--- Record excerpts ---
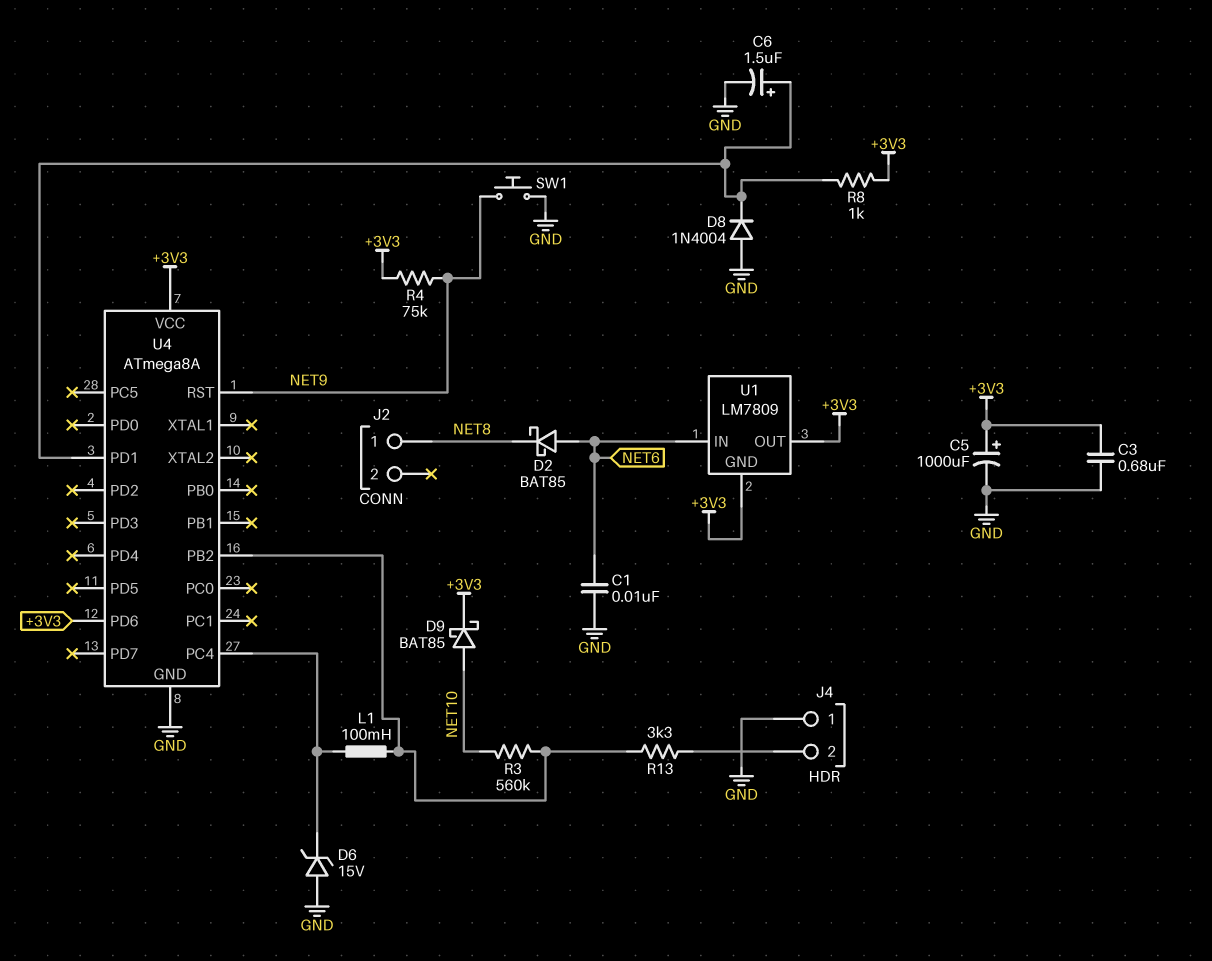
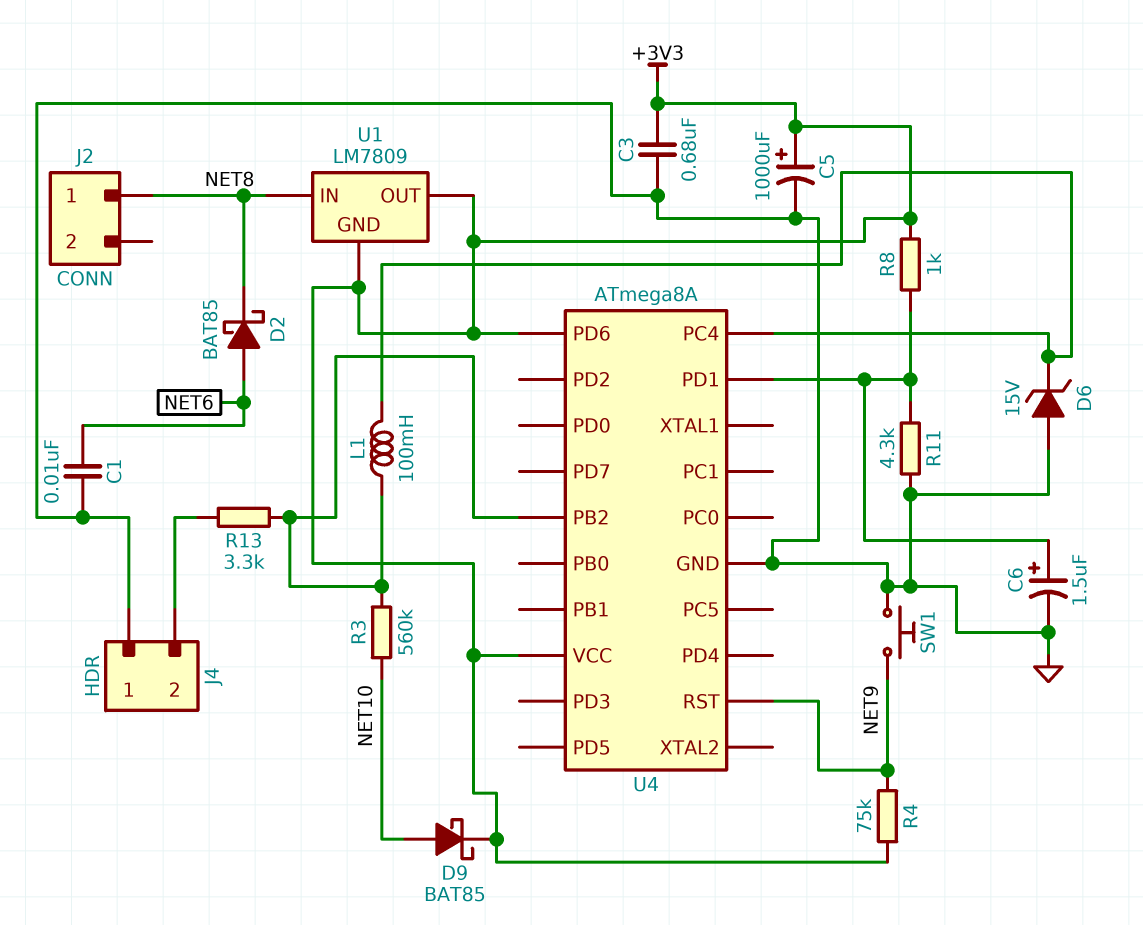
D8: diode 1N4004 (A GND, K U4/PD1) -> none
R11: none -> 4.3k (GND, U4/PD1)
U1 pin IN: NET6 -> NET8

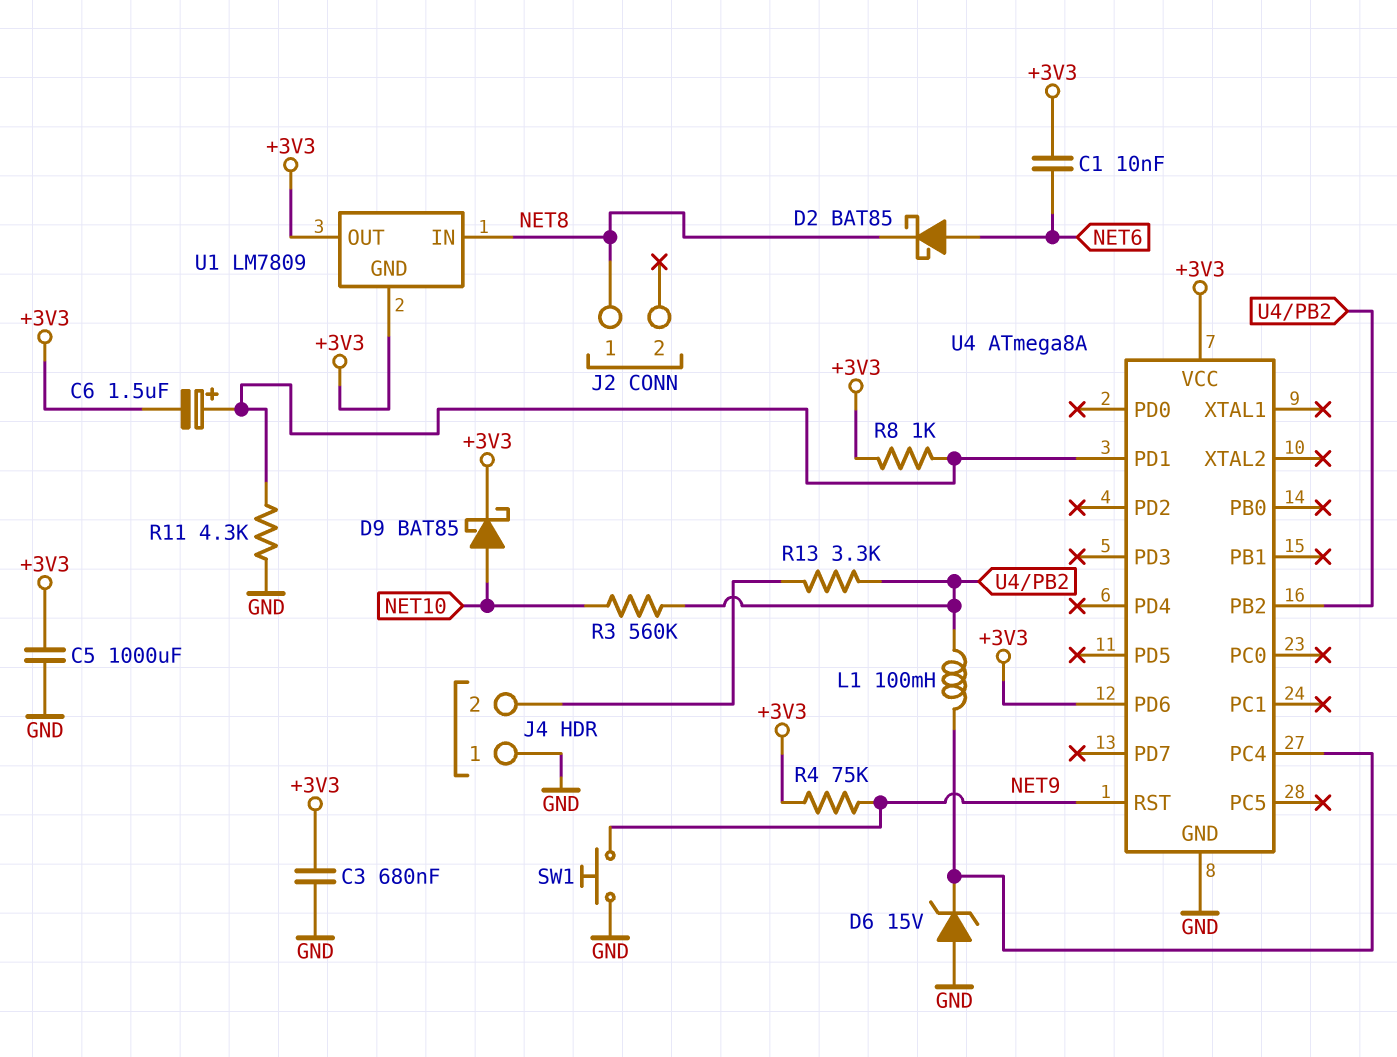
C1: 10nF (GND, NET6) -> 10nF (+3V3, NET6)
C5: 1000uF (plus +3V3, minus GND) -> 1000uF (+3V3, GND)
C6: 1.5uF (plus U4/PD1, minus GND) -> 1.5uF (plus U4/PD1, minus +3V3)

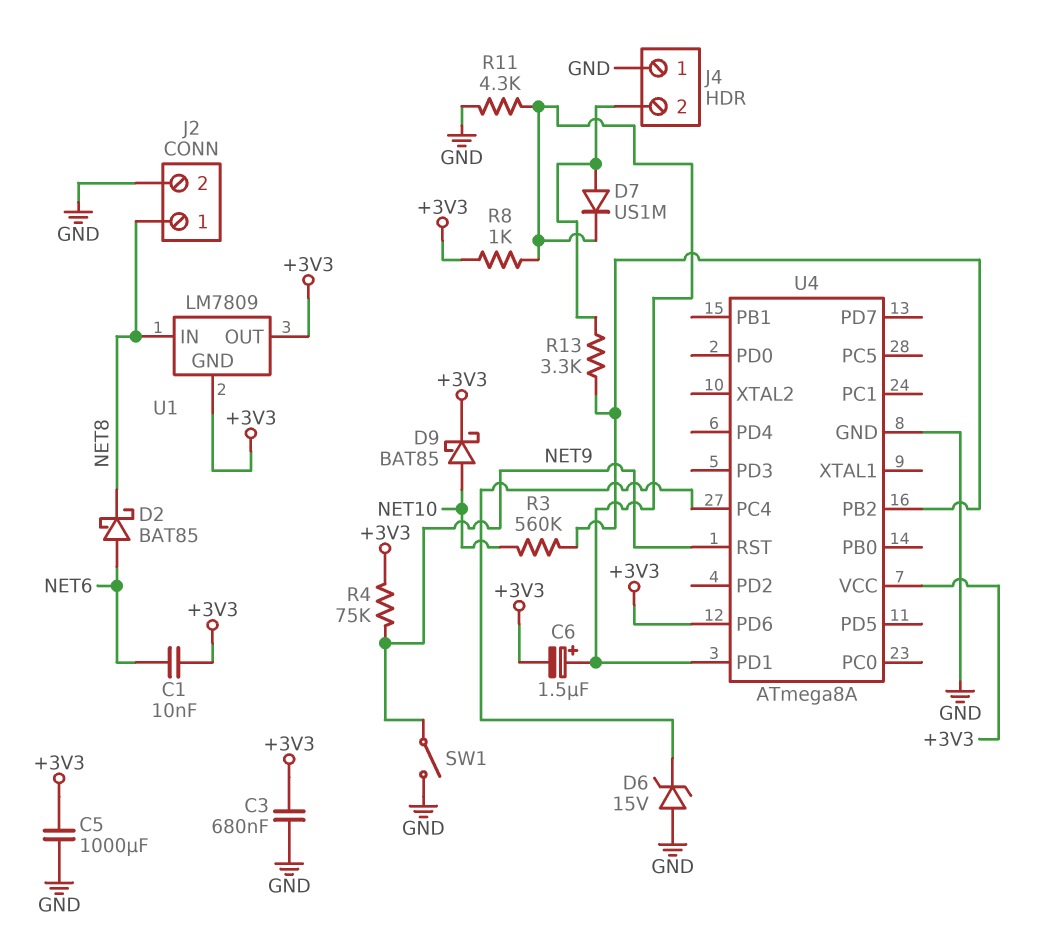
D7: none -> diode US1M (A J4/2, K U4/PD1)
J2 pin 2: none -> GND
L1: 100mH (U4/PB2, U4/PC4) -> none
SW1: button (GND, NET9) -> switch (GND, NET9)

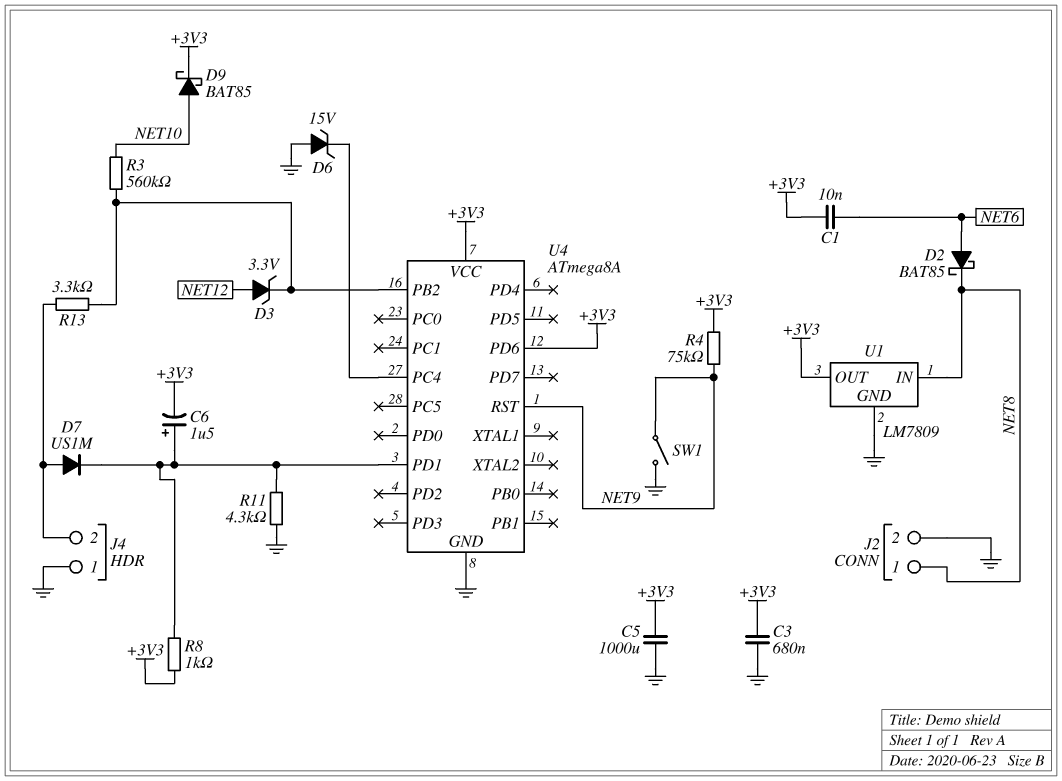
D3: none -> zener 3.3V (A NET12, K U4/PB2)
U1 pin GND: +3V3 -> GND

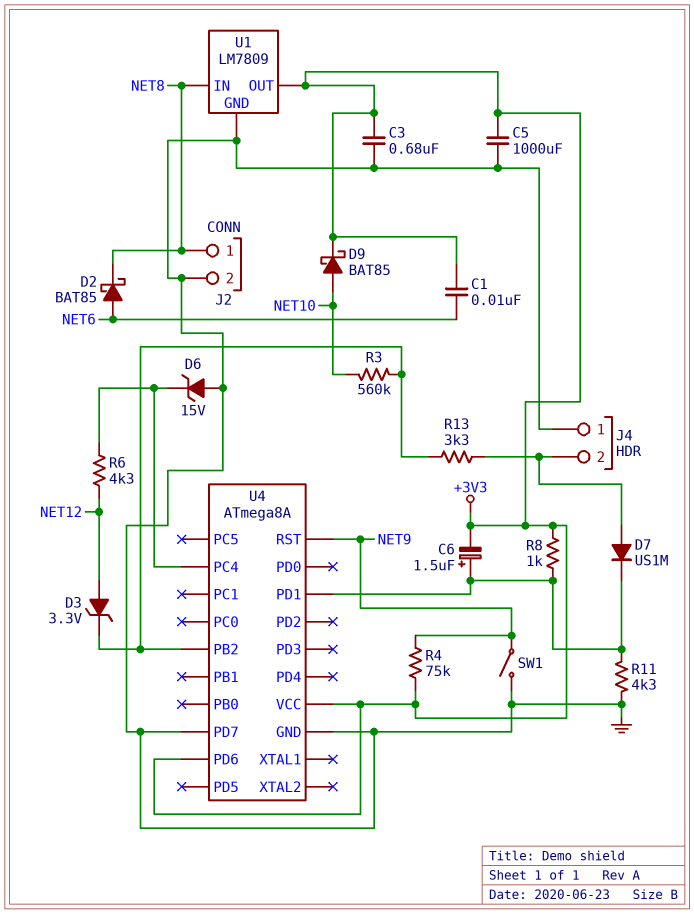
R6: none -> 4.3k (NET12, U4/PC4)
U4 pin PD7: none -> GND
---
**Requirement**.
Starting with the line above that holds "R11: none -> 4.3k (GND, U4/PD1)", restate each line word for word up to and including the line that holds "L1: 100mH (U4/PB2, U4/PC4) -> none". Drop the pictures.

**Response below**.
R11: none -> 4.3k (GND, U4/PD1)
U1 pin IN: NET6 -> NET8

C1: 10nF (GND, NET6) -> 10nF (+3V3, NET6)
C5: 1000uF (plus +3V3, minus GND) -> 1000uF (+3V3, GND)
C6: 1.5uF (plus U4/PD1, minus GND) -> 1.5uF (plus U4/PD1, minus +3V3)

D7: none -> diode US1M (A J4/2, K U4/PD1)
J2 pin 2: none -> GND
L1: 100mH (U4/PB2, U4/PC4) -> none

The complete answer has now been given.